WORK INSTRUCTION: Every line from the one with "camera: 25 degrees left, 10 degrees up" up to and including the one with "(304, 191) = (193, 231): blue" is to be output exactly as it appears below; pictures are not.

DATA SHOWN:
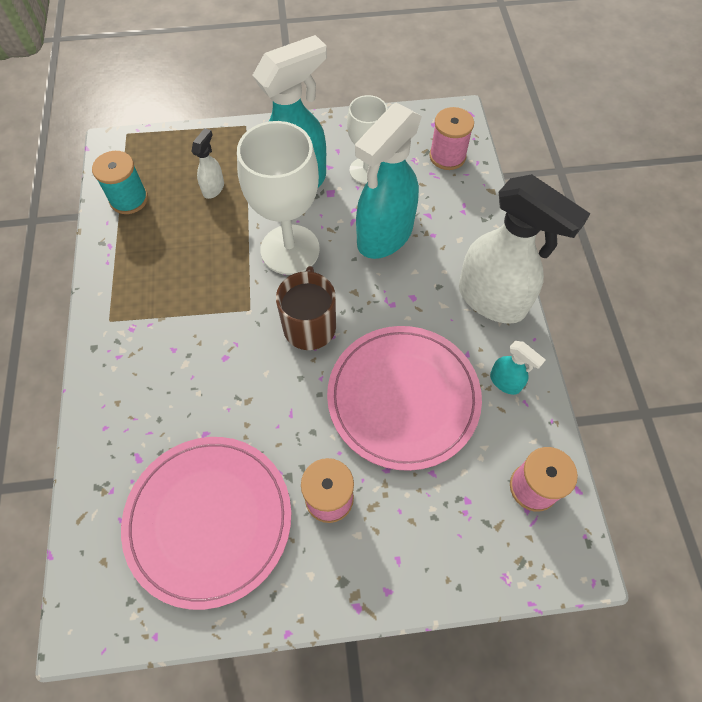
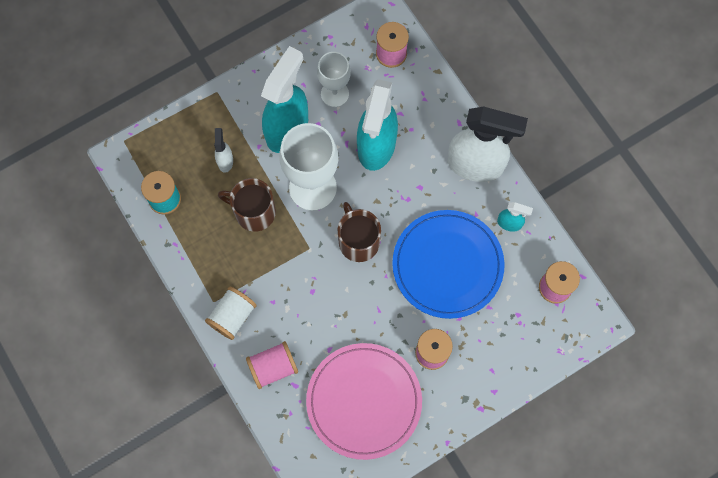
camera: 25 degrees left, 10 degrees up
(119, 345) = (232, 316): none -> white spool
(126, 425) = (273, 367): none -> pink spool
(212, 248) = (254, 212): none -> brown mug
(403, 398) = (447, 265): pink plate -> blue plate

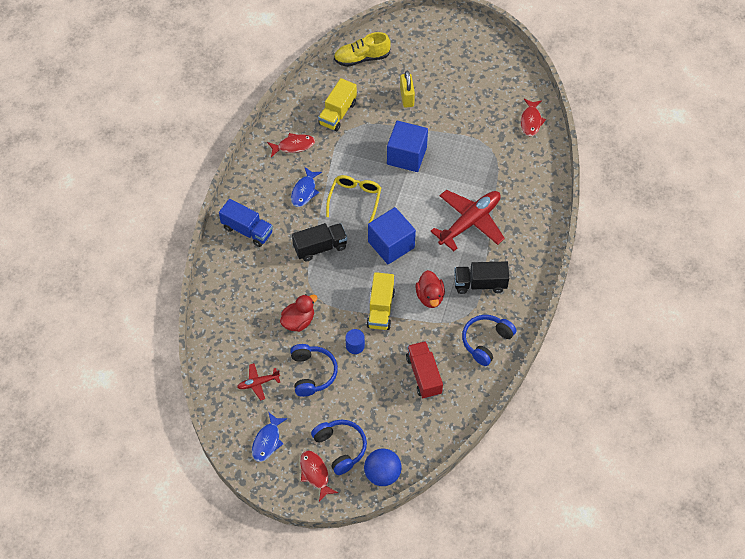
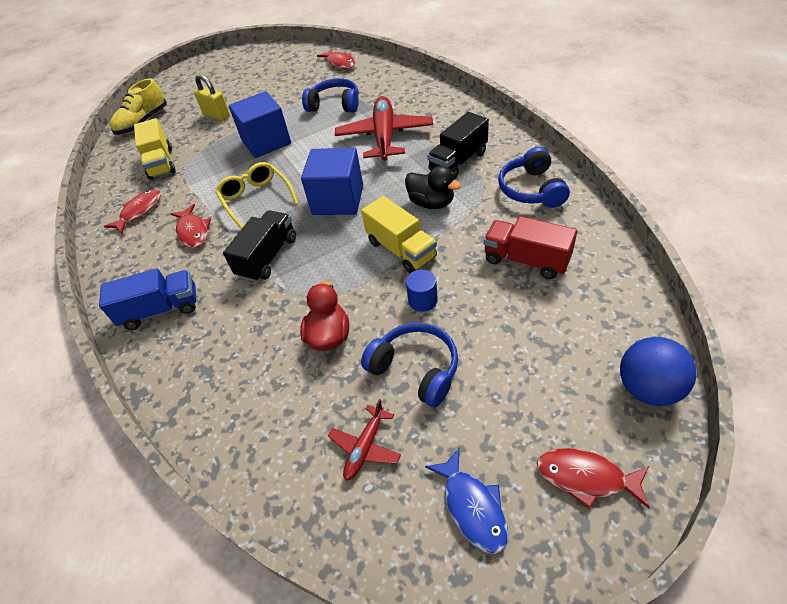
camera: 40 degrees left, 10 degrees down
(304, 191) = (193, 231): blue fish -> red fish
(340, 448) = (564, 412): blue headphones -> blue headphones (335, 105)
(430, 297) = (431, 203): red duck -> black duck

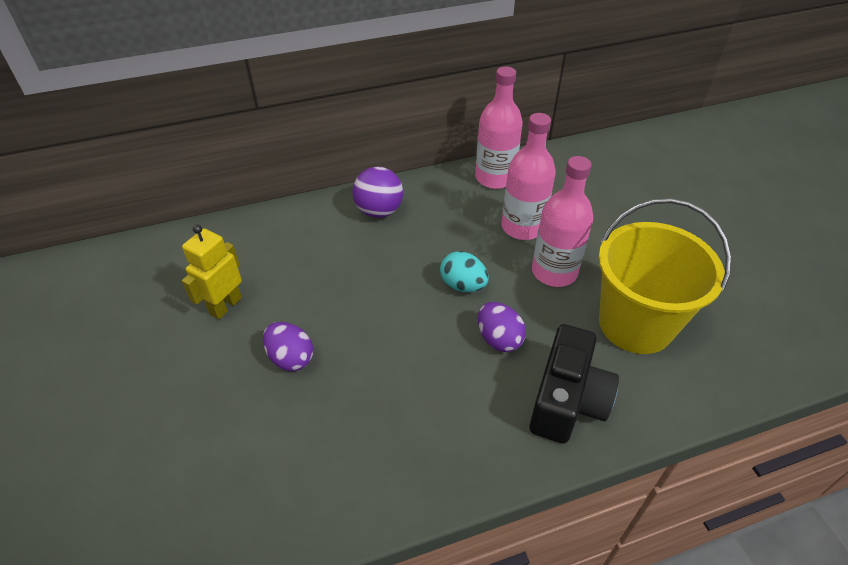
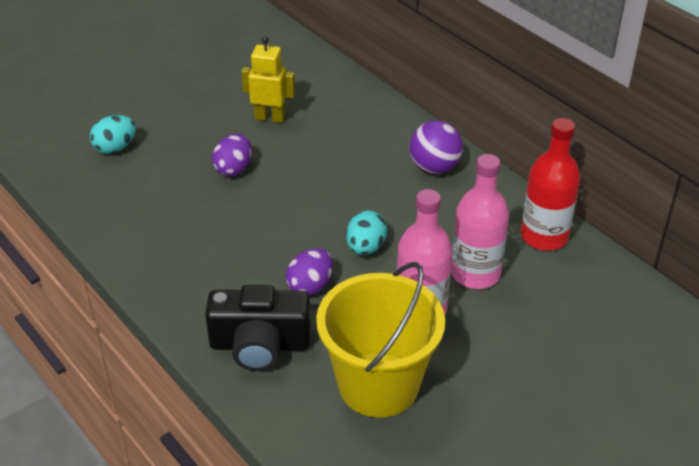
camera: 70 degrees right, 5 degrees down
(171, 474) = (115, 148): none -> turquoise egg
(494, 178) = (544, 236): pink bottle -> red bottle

* * *

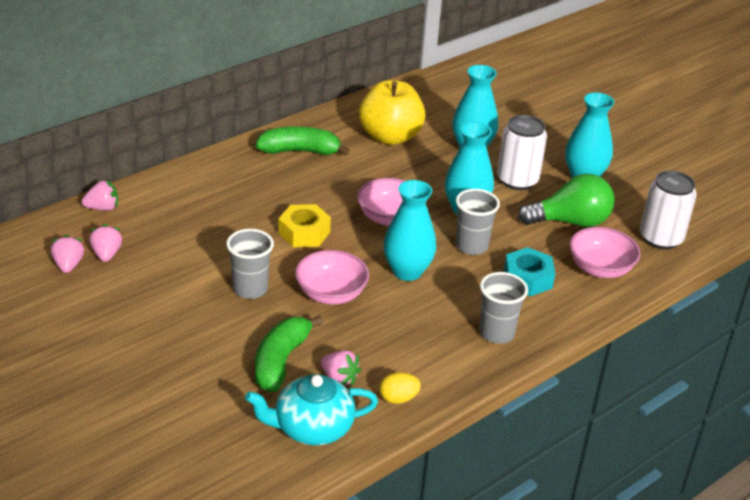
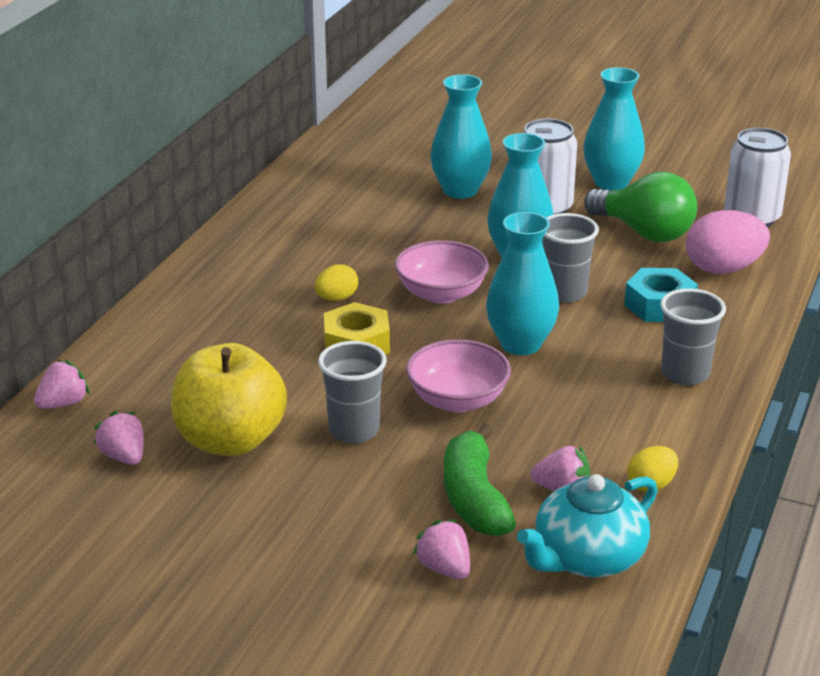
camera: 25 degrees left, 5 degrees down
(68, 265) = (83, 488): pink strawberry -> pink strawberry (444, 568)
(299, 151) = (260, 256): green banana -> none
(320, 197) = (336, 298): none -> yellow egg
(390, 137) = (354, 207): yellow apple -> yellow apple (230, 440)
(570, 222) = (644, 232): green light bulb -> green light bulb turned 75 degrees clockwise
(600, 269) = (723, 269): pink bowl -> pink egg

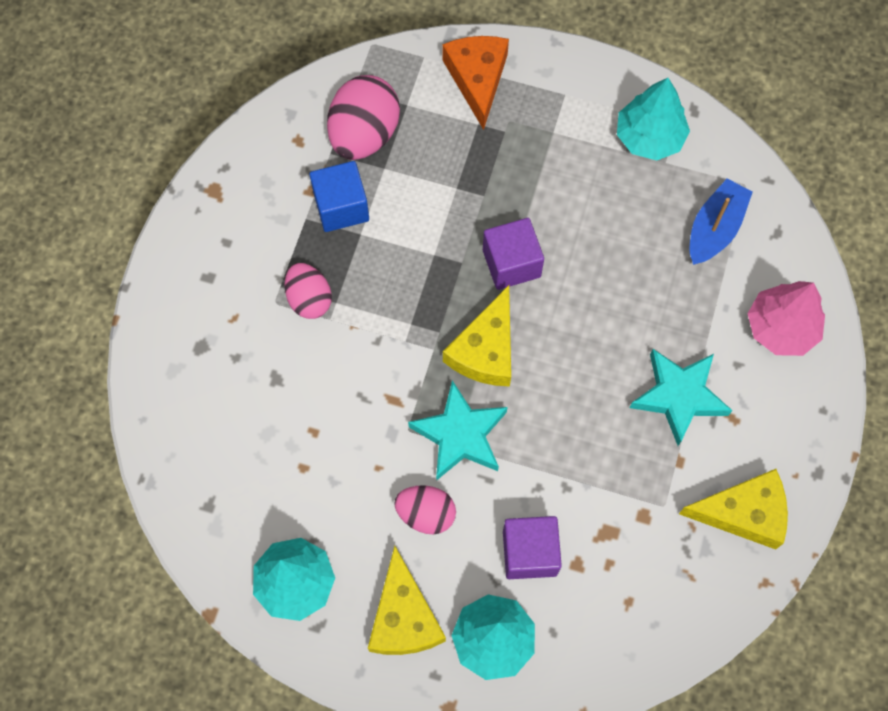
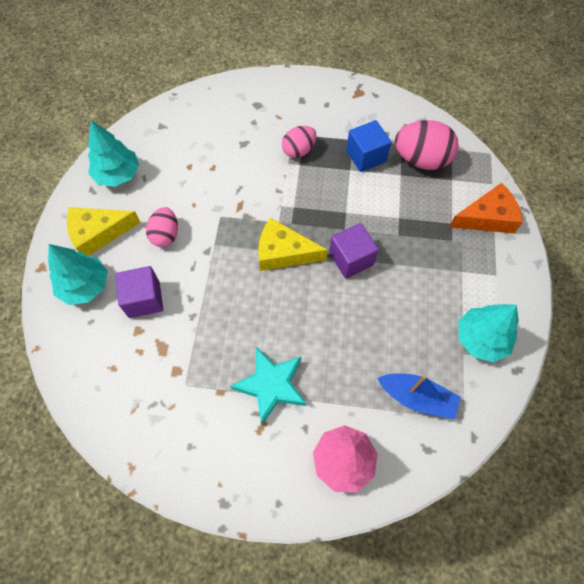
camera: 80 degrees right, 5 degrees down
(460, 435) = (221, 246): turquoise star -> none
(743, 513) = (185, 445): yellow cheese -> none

ANSWER AREA:
camera: 25 degrees left, 10 degrees up
(119, 345) = (232, 316): none -> white spool
(126, 425) = (273, 367): none -> pink spool
(212, 248) = (254, 212): none -> brown mug
(403, 398) = (447, 265): pink plate -> blue plate

camera: 40 degrees left, 10 degrees down
(304, 191) = (193, 231): blue fish -> red fish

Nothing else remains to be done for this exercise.